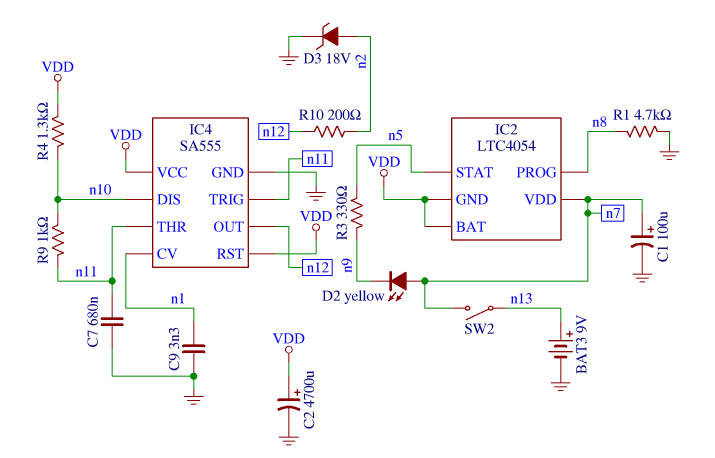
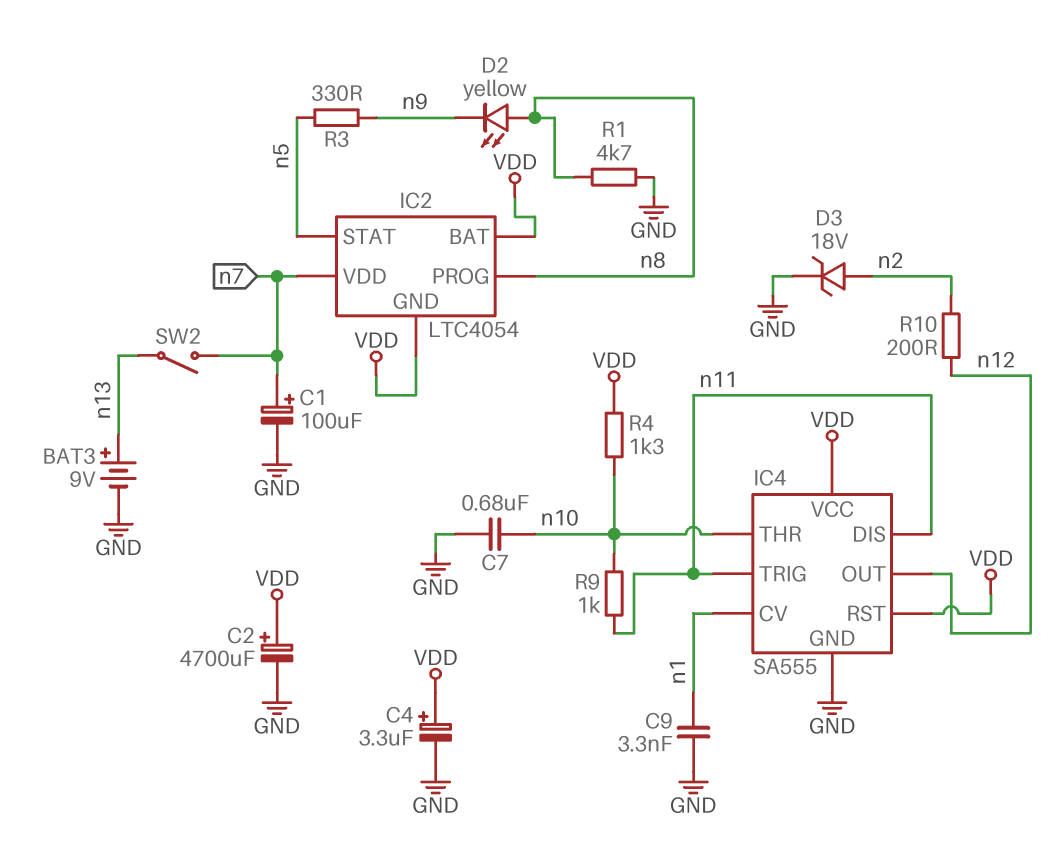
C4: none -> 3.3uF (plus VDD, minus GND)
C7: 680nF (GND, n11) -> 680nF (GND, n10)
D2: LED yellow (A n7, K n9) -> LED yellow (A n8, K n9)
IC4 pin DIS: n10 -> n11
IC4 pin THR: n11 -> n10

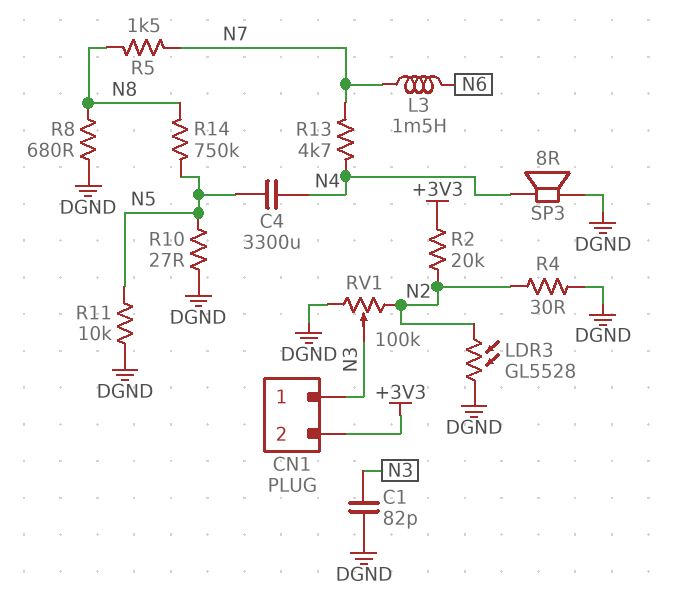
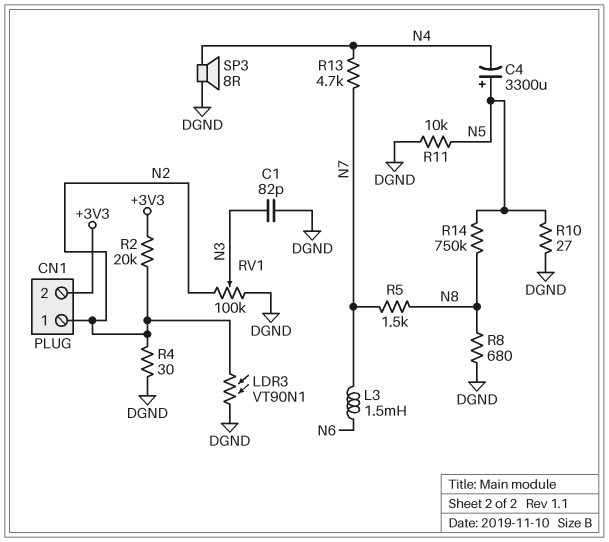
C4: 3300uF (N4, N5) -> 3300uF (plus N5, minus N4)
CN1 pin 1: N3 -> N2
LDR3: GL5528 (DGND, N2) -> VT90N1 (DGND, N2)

→ **WHAT THE EXERCISE ASKS**
Reproduce the data verbatim and omit each image.

→ **WRITTEN RESPONSE**
C4: none -> 3.3uF (plus VDD, minus GND)
C7: 680nF (GND, n11) -> 680nF (GND, n10)
D2: LED yellow (A n7, K n9) -> LED yellow (A n8, K n9)
IC4 pin DIS: n10 -> n11
IC4 pin THR: n11 -> n10

C4: 3300uF (N4, N5) -> 3300uF (plus N5, minus N4)
CN1 pin 1: N3 -> N2
LDR3: GL5528 (DGND, N2) -> VT90N1 (DGND, N2)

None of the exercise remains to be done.